**Work item**. Give every entry again, word for word.
######
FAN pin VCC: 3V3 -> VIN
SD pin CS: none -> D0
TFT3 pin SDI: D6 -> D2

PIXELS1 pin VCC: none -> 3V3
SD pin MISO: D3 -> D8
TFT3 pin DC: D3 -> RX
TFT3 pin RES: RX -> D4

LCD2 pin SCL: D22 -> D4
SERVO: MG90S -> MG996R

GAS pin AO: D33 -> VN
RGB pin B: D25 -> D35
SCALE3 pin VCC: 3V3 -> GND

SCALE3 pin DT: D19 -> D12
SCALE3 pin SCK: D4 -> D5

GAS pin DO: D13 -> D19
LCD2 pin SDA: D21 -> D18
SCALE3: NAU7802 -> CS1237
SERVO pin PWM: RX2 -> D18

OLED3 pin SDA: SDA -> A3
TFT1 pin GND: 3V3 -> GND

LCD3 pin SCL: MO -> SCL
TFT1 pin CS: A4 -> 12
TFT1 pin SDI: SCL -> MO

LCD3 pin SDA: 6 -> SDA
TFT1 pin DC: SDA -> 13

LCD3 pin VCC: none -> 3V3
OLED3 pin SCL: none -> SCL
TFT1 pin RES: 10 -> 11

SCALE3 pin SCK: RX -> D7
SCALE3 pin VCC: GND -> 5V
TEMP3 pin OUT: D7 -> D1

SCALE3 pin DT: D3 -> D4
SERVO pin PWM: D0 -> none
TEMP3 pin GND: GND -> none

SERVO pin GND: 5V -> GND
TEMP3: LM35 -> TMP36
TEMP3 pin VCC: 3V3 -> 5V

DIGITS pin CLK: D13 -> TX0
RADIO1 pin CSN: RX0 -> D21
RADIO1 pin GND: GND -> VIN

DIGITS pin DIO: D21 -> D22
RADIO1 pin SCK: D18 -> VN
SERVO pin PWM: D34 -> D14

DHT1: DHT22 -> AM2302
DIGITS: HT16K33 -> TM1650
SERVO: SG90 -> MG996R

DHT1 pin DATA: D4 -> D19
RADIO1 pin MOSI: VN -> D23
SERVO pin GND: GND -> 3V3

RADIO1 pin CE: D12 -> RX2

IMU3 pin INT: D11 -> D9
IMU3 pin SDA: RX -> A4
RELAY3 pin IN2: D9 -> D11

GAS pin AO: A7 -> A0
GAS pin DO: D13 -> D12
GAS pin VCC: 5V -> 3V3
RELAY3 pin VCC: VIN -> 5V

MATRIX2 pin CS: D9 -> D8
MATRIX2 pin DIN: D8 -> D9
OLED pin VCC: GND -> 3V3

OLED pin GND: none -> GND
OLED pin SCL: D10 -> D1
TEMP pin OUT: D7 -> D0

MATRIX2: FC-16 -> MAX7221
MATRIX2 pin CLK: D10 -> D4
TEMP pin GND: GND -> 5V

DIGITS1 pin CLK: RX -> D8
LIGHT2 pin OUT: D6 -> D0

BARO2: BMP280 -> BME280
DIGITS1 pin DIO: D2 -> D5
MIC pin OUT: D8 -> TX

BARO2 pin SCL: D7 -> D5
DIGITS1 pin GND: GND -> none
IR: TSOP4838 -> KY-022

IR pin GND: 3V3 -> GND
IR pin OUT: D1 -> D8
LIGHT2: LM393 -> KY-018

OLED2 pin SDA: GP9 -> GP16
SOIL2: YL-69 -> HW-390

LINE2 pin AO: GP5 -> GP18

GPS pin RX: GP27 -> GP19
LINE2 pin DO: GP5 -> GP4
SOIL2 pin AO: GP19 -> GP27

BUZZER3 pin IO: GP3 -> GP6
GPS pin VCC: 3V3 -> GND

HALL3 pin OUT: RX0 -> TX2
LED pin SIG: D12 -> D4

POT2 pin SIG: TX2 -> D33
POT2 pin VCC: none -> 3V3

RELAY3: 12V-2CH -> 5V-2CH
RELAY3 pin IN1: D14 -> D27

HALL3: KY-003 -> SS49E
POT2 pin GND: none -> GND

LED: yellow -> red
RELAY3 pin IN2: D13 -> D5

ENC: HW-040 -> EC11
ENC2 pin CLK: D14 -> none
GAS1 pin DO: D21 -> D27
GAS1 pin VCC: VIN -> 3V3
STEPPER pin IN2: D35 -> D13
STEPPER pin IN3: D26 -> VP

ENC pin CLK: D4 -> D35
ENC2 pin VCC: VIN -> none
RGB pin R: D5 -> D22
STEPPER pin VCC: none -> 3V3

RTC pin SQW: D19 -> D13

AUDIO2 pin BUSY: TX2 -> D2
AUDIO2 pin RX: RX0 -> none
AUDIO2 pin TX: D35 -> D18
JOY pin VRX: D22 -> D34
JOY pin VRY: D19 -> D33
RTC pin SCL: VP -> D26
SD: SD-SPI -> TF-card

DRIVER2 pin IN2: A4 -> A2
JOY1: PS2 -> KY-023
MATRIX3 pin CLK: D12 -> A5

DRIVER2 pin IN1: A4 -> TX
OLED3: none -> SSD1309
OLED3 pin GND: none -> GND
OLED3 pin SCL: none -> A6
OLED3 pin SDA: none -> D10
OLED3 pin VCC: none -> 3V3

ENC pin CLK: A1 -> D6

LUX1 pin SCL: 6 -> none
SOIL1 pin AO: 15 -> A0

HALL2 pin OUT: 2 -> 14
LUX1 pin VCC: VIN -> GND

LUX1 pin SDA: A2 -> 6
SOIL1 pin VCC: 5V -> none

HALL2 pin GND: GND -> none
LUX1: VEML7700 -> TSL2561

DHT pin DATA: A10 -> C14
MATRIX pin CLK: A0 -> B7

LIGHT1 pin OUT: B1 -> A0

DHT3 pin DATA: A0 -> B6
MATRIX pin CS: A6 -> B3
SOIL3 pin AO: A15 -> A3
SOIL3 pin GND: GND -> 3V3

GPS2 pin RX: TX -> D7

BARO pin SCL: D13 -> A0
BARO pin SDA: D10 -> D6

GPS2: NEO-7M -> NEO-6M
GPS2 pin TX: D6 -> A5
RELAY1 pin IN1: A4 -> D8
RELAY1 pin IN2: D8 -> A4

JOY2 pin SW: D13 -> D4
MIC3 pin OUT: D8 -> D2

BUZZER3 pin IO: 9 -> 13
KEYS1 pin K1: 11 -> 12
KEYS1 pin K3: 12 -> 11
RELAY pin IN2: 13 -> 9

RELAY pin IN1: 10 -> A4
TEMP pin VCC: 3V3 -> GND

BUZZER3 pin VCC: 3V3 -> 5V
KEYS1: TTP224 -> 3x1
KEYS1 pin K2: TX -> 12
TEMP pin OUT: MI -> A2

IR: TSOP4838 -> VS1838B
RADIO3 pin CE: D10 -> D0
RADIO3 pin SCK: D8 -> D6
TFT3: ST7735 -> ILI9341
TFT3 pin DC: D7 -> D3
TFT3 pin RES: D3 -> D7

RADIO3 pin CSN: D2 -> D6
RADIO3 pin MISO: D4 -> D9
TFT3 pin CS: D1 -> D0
######
**Output of the exercise**.
FAN pin VCC: 3V3 -> VIN
SD pin CS: none -> D0
TFT3 pin SDI: D6 -> D2

PIXELS1 pin VCC: none -> 3V3
SD pin MISO: D3 -> D8
TFT3 pin DC: D3 -> RX
TFT3 pin RES: RX -> D4

LCD2 pin SCL: D22 -> D4
SERVO: MG90S -> MG996R

GAS pin AO: D33 -> VN
RGB pin B: D25 -> D35
SCALE3 pin VCC: 3V3 -> GND

SCALE3 pin DT: D19 -> D12
SCALE3 pin SCK: D4 -> D5

GAS pin DO: D13 -> D19
LCD2 pin SDA: D21 -> D18
SCALE3: NAU7802 -> CS1237
SERVO pin PWM: RX2 -> D18

OLED3 pin SDA: SDA -> A3
TFT1 pin GND: 3V3 -> GND

LCD3 pin SCL: MO -> SCL
TFT1 pin CS: A4 -> 12
TFT1 pin SDI: SCL -> MO

LCD3 pin SDA: 6 -> SDA
TFT1 pin DC: SDA -> 13

LCD3 pin VCC: none -> 3V3
OLED3 pin SCL: none -> SCL
TFT1 pin RES: 10 -> 11

SCALE3 pin SCK: RX -> D7
SCALE3 pin VCC: GND -> 5V
TEMP3 pin OUT: D7 -> D1

SCALE3 pin DT: D3 -> D4
SERVO pin PWM: D0 -> none
TEMP3 pin GND: GND -> none

SERVO pin GND: 5V -> GND
TEMP3: LM35 -> TMP36
TEMP3 pin VCC: 3V3 -> 5V

DIGITS pin CLK: D13 -> TX0
RADIO1 pin CSN: RX0 -> D21
RADIO1 pin GND: GND -> VIN

DIGITS pin DIO: D21 -> D22
RADIO1 pin SCK: D18 -> VN
SERVO pin PWM: D34 -> D14

DHT1: DHT22 -> AM2302
DIGITS: HT16K33 -> TM1650
SERVO: SG90 -> MG996R

DHT1 pin DATA: D4 -> D19
RADIO1 pin MOSI: VN -> D23
SERVO pin GND: GND -> 3V3

RADIO1 pin CE: D12 -> RX2

IMU3 pin INT: D11 -> D9
IMU3 pin SDA: RX -> A4
RELAY3 pin IN2: D9 -> D11

GAS pin AO: A7 -> A0
GAS pin DO: D13 -> D12
GAS pin VCC: 5V -> 3V3
RELAY3 pin VCC: VIN -> 5V

MATRIX2 pin CS: D9 -> D8
MATRIX2 pin DIN: D8 -> D9
OLED pin VCC: GND -> 3V3

OLED pin GND: none -> GND
OLED pin SCL: D10 -> D1
TEMP pin OUT: D7 -> D0

MATRIX2: FC-16 -> MAX7221
MATRIX2 pin CLK: D10 -> D4
TEMP pin GND: GND -> 5V

DIGITS1 pin CLK: RX -> D8
LIGHT2 pin OUT: D6 -> D0

BARO2: BMP280 -> BME280
DIGITS1 pin DIO: D2 -> D5
MIC pin OUT: D8 -> TX

BARO2 pin SCL: D7 -> D5
DIGITS1 pin GND: GND -> none
IR: TSOP4838 -> KY-022

IR pin GND: 3V3 -> GND
IR pin OUT: D1 -> D8
LIGHT2: LM393 -> KY-018

OLED2 pin SDA: GP9 -> GP16
SOIL2: YL-69 -> HW-390

LINE2 pin AO: GP5 -> GP18

GPS pin RX: GP27 -> GP19
LINE2 pin DO: GP5 -> GP4
SOIL2 pin AO: GP19 -> GP27

BUZZER3 pin IO: GP3 -> GP6
GPS pin VCC: 3V3 -> GND

HALL3 pin OUT: RX0 -> TX2
LED pin SIG: D12 -> D4

POT2 pin SIG: TX2 -> D33
POT2 pin VCC: none -> 3V3

RELAY3: 12V-2CH -> 5V-2CH
RELAY3 pin IN1: D14 -> D27

HALL3: KY-003 -> SS49E
POT2 pin GND: none -> GND

LED: yellow -> red
RELAY3 pin IN2: D13 -> D5

ENC: HW-040 -> EC11
ENC2 pin CLK: D14 -> none
GAS1 pin DO: D21 -> D27
GAS1 pin VCC: VIN -> 3V3
STEPPER pin IN2: D35 -> D13
STEPPER pin IN3: D26 -> VP

ENC pin CLK: D4 -> D35
ENC2 pin VCC: VIN -> none
RGB pin R: D5 -> D22
STEPPER pin VCC: none -> 3V3

RTC pin SQW: D19 -> D13

AUDIO2 pin BUSY: TX2 -> D2
AUDIO2 pin RX: RX0 -> none
AUDIO2 pin TX: D35 -> D18
JOY pin VRX: D22 -> D34
JOY pin VRY: D19 -> D33
RTC pin SCL: VP -> D26
SD: SD-SPI -> TF-card

DRIVER2 pin IN2: A4 -> A2
JOY1: PS2 -> KY-023
MATRIX3 pin CLK: D12 -> A5

DRIVER2 pin IN1: A4 -> TX
OLED3: none -> SSD1309
OLED3 pin GND: none -> GND
OLED3 pin SCL: none -> A6
OLED3 pin SDA: none -> D10
OLED3 pin VCC: none -> 3V3

ENC pin CLK: A1 -> D6

LUX1 pin SCL: 6 -> none
SOIL1 pin AO: 15 -> A0

HALL2 pin OUT: 2 -> 14
LUX1 pin VCC: VIN -> GND

LUX1 pin SDA: A2 -> 6
SOIL1 pin VCC: 5V -> none

HALL2 pin GND: GND -> none
LUX1: VEML7700 -> TSL2561

DHT pin DATA: A10 -> C14
MATRIX pin CLK: A0 -> B7

LIGHT1 pin OUT: B1 -> A0

DHT3 pin DATA: A0 -> B6
MATRIX pin CS: A6 -> B3
SOIL3 pin AO: A15 -> A3
SOIL3 pin GND: GND -> 3V3

GPS2 pin RX: TX -> D7

BARO pin SCL: D13 -> A0
BARO pin SDA: D10 -> D6

GPS2: NEO-7M -> NEO-6M
GPS2 pin TX: D6 -> A5
RELAY1 pin IN1: A4 -> D8
RELAY1 pin IN2: D8 -> A4

JOY2 pin SW: D13 -> D4
MIC3 pin OUT: D8 -> D2

BUZZER3 pin IO: 9 -> 13
KEYS1 pin K1: 11 -> 12
KEYS1 pin K3: 12 -> 11
RELAY pin IN2: 13 -> 9

RELAY pin IN1: 10 -> A4
TEMP pin VCC: 3V3 -> GND

BUZZER3 pin VCC: 3V3 -> 5V
KEYS1: TTP224 -> 3x1
KEYS1 pin K2: TX -> 12
TEMP pin OUT: MI -> A2

IR: TSOP4838 -> VS1838B
RADIO3 pin CE: D10 -> D0
RADIO3 pin SCK: D8 -> D6
TFT3: ST7735 -> ILI9341
TFT3 pin DC: D7 -> D3
TFT3 pin RES: D3 -> D7

RADIO3 pin CSN: D2 -> D6
RADIO3 pin MISO: D4 -> D9
TFT3 pin CS: D1 -> D0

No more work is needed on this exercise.